[What needs to be done]
From the line below that contains "(421, 512) = (469, 240): orange" to the line that contains "(883, 911) = (151, 461): orange", repeat every line exactly, both ends included, and nothing else.

Recorded data

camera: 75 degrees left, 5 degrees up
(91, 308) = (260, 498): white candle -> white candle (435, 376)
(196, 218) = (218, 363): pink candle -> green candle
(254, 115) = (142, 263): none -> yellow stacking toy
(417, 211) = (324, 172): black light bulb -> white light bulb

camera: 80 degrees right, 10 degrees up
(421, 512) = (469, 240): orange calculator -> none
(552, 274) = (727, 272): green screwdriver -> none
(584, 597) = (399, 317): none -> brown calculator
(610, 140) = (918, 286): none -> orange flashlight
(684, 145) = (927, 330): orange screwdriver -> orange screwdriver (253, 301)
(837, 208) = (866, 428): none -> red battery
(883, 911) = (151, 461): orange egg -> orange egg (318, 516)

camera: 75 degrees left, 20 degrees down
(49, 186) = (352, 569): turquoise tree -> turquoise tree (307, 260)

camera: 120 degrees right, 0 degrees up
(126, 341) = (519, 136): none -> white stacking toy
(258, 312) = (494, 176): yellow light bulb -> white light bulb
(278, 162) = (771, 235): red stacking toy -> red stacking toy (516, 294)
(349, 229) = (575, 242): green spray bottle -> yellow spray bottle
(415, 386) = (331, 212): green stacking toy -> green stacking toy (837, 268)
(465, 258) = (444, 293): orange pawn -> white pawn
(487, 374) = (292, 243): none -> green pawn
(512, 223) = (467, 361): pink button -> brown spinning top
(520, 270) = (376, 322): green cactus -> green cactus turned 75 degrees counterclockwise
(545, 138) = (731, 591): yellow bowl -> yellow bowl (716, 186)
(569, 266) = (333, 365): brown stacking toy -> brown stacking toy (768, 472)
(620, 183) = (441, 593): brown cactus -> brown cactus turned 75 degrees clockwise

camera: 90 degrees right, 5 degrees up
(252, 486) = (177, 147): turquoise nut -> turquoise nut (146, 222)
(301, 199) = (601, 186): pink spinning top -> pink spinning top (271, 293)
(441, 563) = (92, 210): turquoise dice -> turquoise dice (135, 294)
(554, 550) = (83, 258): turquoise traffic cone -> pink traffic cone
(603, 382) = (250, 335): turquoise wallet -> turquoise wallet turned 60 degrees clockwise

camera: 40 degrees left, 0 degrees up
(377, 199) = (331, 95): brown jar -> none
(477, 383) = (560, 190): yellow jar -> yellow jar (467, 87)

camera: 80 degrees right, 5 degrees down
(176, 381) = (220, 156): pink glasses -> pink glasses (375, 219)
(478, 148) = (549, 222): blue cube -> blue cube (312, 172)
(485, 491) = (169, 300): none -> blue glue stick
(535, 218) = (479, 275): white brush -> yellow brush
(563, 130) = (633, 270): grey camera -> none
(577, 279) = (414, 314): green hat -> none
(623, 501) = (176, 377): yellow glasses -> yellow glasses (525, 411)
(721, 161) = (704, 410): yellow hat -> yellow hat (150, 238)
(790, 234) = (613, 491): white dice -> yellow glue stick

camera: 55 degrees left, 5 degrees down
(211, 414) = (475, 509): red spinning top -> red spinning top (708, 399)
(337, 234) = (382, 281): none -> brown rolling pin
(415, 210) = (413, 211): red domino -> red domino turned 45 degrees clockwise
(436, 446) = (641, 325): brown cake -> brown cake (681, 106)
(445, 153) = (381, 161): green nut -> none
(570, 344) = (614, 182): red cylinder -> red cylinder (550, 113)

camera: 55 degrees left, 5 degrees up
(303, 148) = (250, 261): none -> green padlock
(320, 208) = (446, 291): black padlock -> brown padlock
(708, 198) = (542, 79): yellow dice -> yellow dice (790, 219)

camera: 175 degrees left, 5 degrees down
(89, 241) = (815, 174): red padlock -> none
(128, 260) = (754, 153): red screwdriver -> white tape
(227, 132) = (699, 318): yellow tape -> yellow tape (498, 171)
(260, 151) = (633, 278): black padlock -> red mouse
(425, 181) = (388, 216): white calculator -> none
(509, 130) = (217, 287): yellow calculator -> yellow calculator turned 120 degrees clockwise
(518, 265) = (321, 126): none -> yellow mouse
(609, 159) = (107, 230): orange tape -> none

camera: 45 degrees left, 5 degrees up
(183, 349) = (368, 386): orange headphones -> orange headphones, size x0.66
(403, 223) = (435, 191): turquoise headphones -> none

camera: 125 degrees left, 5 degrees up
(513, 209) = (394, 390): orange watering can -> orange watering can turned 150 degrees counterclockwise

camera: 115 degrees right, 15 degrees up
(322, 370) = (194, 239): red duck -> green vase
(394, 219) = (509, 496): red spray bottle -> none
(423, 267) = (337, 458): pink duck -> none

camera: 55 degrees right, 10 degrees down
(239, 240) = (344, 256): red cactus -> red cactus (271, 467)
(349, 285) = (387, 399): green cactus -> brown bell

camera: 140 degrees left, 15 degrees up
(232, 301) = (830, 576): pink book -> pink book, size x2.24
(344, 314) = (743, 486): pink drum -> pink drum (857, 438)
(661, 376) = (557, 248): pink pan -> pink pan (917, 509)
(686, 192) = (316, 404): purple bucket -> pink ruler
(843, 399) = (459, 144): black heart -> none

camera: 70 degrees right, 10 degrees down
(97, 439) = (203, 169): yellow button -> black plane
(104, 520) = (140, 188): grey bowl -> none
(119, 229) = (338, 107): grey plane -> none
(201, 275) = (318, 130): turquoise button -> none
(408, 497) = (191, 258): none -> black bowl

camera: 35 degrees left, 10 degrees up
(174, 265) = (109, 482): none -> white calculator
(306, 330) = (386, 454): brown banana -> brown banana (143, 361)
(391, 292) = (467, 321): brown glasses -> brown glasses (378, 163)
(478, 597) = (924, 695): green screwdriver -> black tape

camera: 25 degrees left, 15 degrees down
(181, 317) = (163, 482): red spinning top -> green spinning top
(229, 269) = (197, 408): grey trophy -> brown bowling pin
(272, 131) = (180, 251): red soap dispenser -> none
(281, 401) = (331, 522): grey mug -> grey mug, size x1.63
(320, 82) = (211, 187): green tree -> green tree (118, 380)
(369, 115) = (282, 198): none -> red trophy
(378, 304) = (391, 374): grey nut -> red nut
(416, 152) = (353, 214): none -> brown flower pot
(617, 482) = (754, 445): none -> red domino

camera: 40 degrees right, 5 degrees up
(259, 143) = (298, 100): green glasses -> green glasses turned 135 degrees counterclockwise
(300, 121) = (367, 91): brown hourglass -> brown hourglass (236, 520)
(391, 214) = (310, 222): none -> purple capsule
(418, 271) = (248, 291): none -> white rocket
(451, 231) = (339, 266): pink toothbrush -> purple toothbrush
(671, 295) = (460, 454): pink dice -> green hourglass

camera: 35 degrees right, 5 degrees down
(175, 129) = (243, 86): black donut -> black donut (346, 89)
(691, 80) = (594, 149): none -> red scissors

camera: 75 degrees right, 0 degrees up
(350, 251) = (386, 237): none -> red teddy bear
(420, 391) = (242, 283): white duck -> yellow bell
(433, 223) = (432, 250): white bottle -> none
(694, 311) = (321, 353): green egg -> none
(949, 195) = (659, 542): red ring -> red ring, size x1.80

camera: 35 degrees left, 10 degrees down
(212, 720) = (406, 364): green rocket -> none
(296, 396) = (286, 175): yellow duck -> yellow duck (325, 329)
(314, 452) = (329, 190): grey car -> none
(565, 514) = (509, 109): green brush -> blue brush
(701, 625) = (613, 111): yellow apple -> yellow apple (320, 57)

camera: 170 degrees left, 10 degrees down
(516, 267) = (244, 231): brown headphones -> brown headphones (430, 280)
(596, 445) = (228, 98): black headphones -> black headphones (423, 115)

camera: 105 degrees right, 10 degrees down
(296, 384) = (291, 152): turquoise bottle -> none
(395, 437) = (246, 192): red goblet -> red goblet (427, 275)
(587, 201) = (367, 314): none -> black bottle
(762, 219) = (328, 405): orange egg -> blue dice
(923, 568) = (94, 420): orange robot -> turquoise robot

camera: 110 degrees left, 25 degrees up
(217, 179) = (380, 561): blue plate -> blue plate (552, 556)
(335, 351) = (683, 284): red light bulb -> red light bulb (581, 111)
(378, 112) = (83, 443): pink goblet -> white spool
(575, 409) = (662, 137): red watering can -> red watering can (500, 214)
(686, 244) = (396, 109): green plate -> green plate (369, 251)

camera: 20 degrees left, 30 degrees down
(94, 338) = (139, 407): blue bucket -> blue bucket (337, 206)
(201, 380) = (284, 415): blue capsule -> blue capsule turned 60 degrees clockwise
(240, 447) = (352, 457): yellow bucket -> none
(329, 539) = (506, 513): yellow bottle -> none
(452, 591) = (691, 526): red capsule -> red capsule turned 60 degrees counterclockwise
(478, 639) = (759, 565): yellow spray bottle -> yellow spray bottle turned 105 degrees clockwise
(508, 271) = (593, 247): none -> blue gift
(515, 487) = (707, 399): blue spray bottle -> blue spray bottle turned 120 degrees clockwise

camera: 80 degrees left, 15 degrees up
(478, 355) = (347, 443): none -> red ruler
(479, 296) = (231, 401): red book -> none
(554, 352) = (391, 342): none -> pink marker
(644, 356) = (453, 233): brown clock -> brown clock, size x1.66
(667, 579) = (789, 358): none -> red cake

[Reply]
(421, 512) = (469, 240): orange calculator -> none
(552, 274) = (727, 272): green screwdriver -> none
(584, 597) = (399, 317): none -> brown calculator
(610, 140) = (918, 286): none -> orange flashlight
(684, 145) = (927, 330): orange screwdriver -> orange screwdriver (253, 301)
(837, 208) = (866, 428): none -> red battery
(883, 911) = (151, 461): orange egg -> orange egg (318, 516)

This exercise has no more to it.